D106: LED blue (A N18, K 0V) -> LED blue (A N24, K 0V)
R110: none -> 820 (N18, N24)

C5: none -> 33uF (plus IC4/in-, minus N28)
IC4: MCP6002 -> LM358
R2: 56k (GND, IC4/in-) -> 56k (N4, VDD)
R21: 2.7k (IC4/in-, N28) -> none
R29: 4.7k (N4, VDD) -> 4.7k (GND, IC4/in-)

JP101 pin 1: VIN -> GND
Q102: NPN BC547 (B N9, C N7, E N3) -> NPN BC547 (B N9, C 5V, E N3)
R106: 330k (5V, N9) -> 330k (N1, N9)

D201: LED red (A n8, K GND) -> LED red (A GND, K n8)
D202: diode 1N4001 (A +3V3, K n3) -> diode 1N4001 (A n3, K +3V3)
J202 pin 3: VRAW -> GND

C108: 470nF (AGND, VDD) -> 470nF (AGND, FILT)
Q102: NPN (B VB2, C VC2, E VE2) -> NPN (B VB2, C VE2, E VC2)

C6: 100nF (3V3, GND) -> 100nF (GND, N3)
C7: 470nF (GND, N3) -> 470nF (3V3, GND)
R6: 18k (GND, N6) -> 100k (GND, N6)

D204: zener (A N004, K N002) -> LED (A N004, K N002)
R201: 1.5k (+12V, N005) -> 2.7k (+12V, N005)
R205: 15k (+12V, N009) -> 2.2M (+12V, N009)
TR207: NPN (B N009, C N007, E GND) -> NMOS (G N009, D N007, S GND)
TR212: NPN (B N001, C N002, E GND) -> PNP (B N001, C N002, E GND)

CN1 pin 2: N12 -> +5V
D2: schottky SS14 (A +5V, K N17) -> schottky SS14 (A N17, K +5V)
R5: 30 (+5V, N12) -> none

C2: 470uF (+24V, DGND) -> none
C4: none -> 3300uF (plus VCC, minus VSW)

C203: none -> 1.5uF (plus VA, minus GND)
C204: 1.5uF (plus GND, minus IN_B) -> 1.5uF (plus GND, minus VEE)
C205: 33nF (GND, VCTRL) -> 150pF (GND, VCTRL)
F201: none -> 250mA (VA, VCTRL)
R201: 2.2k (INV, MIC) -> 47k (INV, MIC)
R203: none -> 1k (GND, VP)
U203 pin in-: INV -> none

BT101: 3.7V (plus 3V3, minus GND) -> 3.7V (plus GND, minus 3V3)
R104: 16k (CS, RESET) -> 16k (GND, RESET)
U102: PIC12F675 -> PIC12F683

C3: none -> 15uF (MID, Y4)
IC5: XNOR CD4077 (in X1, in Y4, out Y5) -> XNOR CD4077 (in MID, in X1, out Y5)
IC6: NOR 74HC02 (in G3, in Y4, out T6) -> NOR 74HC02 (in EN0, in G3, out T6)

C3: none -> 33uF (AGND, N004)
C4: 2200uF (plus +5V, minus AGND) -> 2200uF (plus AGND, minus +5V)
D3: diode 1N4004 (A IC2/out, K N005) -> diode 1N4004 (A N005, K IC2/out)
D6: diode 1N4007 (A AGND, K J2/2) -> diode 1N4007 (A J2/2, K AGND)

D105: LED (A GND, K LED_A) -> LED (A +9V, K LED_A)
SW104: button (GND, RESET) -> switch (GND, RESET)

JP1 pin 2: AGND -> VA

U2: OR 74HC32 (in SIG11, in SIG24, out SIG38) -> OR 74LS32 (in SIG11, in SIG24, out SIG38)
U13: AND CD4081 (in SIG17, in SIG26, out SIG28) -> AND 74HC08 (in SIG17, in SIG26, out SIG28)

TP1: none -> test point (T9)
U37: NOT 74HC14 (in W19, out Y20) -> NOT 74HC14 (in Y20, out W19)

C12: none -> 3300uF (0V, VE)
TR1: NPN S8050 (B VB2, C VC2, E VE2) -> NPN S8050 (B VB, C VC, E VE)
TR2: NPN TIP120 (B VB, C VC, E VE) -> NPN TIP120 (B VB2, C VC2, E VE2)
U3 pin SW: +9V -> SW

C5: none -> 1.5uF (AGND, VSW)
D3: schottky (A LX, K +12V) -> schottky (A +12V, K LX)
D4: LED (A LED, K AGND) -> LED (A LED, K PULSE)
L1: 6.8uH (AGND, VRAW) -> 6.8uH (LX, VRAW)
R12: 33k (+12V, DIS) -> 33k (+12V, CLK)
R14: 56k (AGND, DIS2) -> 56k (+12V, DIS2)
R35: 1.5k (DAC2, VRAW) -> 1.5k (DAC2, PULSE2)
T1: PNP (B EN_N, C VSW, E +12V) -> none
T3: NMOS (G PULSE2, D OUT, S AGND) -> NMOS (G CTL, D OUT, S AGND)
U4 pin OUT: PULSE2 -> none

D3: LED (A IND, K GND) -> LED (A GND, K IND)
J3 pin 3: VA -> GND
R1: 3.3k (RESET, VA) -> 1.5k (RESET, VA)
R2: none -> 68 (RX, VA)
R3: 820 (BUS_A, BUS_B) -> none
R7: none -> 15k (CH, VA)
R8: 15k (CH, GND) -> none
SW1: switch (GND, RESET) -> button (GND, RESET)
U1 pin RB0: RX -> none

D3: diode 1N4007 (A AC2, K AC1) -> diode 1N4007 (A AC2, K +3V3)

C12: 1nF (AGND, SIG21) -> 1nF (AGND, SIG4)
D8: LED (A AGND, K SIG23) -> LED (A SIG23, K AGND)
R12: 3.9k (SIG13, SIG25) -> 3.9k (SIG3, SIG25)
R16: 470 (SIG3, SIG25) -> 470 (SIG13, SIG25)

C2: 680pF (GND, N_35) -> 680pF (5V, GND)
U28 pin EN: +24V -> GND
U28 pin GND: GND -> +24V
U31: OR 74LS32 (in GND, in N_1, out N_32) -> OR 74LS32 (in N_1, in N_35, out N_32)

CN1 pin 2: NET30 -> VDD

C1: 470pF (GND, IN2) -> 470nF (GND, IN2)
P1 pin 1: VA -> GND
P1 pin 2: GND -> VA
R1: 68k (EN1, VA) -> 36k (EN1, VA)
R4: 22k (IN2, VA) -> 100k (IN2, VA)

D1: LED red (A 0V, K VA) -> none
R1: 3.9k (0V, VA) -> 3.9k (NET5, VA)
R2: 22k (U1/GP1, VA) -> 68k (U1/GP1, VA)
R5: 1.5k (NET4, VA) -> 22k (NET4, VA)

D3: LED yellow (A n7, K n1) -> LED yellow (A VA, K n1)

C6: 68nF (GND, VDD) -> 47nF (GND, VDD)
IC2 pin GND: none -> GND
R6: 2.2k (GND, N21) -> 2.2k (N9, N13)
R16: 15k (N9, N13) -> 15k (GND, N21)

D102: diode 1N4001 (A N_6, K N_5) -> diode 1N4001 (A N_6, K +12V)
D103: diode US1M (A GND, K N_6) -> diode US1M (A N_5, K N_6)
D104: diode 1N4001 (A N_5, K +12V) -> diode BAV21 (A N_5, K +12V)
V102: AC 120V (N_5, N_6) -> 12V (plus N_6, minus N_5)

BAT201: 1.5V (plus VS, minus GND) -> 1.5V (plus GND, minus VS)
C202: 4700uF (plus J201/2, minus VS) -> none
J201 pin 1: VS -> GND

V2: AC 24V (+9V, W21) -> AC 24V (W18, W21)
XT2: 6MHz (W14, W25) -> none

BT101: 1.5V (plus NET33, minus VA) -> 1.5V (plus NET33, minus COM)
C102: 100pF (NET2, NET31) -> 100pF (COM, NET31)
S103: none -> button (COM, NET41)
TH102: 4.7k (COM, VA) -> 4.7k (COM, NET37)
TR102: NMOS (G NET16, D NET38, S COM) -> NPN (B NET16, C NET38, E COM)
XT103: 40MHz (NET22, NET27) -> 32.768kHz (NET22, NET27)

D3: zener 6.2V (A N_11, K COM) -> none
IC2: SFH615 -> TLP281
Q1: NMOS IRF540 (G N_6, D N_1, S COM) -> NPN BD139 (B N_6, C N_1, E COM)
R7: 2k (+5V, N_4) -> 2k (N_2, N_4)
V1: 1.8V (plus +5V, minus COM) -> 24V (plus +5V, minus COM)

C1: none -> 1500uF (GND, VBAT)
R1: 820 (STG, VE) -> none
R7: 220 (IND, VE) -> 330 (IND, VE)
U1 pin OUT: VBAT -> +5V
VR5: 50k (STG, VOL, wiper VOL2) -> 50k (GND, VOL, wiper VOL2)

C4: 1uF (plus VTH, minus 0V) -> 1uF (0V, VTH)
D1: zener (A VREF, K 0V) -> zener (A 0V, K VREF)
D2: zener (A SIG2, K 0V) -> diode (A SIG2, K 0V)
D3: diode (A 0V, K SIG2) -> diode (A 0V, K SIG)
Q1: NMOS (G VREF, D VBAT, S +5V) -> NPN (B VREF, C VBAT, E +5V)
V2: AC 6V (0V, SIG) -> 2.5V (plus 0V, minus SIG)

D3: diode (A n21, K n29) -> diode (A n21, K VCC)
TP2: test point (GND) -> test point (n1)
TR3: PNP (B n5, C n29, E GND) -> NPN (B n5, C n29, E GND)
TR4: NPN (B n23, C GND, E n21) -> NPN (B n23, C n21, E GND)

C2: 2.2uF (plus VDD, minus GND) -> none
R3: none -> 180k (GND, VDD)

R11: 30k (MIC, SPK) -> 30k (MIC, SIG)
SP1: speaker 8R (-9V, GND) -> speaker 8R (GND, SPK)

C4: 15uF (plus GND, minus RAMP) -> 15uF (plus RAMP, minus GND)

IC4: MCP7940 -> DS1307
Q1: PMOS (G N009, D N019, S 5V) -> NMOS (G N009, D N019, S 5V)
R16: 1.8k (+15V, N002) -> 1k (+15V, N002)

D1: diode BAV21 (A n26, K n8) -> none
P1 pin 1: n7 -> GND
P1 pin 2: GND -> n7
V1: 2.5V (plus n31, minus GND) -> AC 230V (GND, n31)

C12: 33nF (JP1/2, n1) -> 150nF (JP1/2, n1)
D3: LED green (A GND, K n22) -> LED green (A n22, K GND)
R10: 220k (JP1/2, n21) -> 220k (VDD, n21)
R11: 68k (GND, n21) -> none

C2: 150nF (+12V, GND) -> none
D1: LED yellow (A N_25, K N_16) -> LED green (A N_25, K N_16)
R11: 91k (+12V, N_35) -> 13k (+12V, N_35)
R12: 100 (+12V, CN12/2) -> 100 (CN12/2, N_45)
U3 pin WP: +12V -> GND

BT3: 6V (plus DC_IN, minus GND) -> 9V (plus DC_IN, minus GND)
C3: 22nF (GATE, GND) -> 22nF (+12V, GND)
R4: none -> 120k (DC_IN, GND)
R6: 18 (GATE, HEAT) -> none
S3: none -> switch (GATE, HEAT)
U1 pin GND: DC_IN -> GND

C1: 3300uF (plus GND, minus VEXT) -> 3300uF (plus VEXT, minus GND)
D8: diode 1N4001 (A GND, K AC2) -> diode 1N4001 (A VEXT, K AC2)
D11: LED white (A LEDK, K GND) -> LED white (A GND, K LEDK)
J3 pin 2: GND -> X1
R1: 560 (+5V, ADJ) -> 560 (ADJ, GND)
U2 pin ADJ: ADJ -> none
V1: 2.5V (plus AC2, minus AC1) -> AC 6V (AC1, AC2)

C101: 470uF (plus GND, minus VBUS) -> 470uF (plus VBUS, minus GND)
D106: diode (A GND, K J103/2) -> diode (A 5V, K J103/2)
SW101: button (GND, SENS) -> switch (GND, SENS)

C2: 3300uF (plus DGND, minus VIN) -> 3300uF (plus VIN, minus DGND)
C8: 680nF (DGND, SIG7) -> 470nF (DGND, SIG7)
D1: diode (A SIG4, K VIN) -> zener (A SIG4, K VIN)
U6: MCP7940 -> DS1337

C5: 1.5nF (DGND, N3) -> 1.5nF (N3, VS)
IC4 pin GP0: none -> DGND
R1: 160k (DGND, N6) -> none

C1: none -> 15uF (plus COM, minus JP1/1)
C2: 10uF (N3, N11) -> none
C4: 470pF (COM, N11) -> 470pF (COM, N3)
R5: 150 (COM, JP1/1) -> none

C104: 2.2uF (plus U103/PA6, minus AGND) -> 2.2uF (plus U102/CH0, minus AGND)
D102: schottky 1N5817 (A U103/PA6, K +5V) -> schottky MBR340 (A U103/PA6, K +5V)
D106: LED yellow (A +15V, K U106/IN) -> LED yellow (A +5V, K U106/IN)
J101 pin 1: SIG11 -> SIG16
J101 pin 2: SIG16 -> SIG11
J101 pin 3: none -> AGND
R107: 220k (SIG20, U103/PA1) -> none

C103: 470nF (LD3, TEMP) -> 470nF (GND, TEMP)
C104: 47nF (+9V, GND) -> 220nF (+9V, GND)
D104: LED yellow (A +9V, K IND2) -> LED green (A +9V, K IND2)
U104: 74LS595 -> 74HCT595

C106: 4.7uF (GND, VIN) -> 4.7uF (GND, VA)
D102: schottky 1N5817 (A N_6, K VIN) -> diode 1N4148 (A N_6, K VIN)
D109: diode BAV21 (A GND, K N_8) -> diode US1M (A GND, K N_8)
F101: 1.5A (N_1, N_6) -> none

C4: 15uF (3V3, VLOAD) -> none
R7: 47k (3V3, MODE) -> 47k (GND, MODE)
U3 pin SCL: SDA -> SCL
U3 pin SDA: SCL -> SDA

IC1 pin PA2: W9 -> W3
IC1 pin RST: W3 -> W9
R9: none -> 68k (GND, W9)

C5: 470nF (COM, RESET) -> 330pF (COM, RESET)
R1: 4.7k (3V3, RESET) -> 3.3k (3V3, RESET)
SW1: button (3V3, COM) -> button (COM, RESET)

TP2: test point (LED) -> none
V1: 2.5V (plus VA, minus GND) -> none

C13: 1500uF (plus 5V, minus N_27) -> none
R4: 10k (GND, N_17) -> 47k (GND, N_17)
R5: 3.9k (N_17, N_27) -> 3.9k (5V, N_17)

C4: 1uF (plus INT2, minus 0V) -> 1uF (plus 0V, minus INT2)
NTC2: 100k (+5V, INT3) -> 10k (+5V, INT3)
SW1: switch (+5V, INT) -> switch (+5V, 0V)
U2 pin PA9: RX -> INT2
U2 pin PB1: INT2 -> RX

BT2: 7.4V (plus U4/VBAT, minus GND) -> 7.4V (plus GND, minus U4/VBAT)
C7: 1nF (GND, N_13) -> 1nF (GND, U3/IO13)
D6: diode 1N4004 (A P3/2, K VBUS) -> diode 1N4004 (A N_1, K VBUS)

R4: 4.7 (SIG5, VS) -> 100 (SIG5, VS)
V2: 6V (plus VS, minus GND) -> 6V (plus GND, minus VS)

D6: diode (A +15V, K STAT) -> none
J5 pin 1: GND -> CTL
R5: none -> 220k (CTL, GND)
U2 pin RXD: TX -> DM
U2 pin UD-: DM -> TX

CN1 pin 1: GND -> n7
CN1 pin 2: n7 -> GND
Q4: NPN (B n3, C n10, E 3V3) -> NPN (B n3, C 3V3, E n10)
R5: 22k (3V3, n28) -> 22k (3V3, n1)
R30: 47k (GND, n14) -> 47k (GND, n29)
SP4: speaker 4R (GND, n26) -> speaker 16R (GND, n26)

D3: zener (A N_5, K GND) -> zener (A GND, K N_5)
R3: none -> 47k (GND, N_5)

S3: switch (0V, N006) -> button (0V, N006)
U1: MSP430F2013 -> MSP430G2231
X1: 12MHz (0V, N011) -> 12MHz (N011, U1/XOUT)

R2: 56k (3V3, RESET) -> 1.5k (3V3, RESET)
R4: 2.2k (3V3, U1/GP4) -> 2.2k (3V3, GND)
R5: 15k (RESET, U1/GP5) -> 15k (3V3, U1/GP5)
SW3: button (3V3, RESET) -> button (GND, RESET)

(WHAT YOU ARE ASKED TO DO):
What is needed is every line from the beginning of the data up to and including the line with "C3: none -> 33uF (AGND, N004)", given again word for word.

(RESPONSE FOR THIS EXERCISE):
D106: LED blue (A N18, K 0V) -> LED blue (A N24, K 0V)
R110: none -> 820 (N18, N24)

C5: none -> 33uF (plus IC4/in-, minus N28)
IC4: MCP6002 -> LM358
R2: 56k (GND, IC4/in-) -> 56k (N4, VDD)
R21: 2.7k (IC4/in-, N28) -> none
R29: 4.7k (N4, VDD) -> 4.7k (GND, IC4/in-)

JP101 pin 1: VIN -> GND
Q102: NPN BC547 (B N9, C N7, E N3) -> NPN BC547 (B N9, C 5V, E N3)
R106: 330k (5V, N9) -> 330k (N1, N9)

D201: LED red (A n8, K GND) -> LED red (A GND, K n8)
D202: diode 1N4001 (A +3V3, K n3) -> diode 1N4001 (A n3, K +3V3)
J202 pin 3: VRAW -> GND

C108: 470nF (AGND, VDD) -> 470nF (AGND, FILT)
Q102: NPN (B VB2, C VC2, E VE2) -> NPN (B VB2, C VE2, E VC2)

C6: 100nF (3V3, GND) -> 100nF (GND, N3)
C7: 470nF (GND, N3) -> 470nF (3V3, GND)
R6: 18k (GND, N6) -> 100k (GND, N6)

D204: zener (A N004, K N002) -> LED (A N004, K N002)
R201: 1.5k (+12V, N005) -> 2.7k (+12V, N005)
R205: 15k (+12V, N009) -> 2.2M (+12V, N009)
TR207: NPN (B N009, C N007, E GND) -> NMOS (G N009, D N007, S GND)
TR212: NPN (B N001, C N002, E GND) -> PNP (B N001, C N002, E GND)

CN1 pin 2: N12 -> +5V
D2: schottky SS14 (A +5V, K N17) -> schottky SS14 (A N17, K +5V)
R5: 30 (+5V, N12) -> none

C2: 470uF (+24V, DGND) -> none
C4: none -> 3300uF (plus VCC, minus VSW)

C203: none -> 1.5uF (plus VA, minus GND)
C204: 1.5uF (plus GND, minus IN_B) -> 1.5uF (plus GND, minus VEE)
C205: 33nF (GND, VCTRL) -> 150pF (GND, VCTRL)
F201: none -> 250mA (VA, VCTRL)
R201: 2.2k (INV, MIC) -> 47k (INV, MIC)
R203: none -> 1k (GND, VP)
U203 pin in-: INV -> none

BT101: 3.7V (plus 3V3, minus GND) -> 3.7V (plus GND, minus 3V3)
R104: 16k (CS, RESET) -> 16k (GND, RESET)
U102: PIC12F675 -> PIC12F683

C3: none -> 15uF (MID, Y4)
IC5: XNOR CD4077 (in X1, in Y4, out Y5) -> XNOR CD4077 (in MID, in X1, out Y5)
IC6: NOR 74HC02 (in G3, in Y4, out T6) -> NOR 74HC02 (in EN0, in G3, out T6)

C3: none -> 33uF (AGND, N004)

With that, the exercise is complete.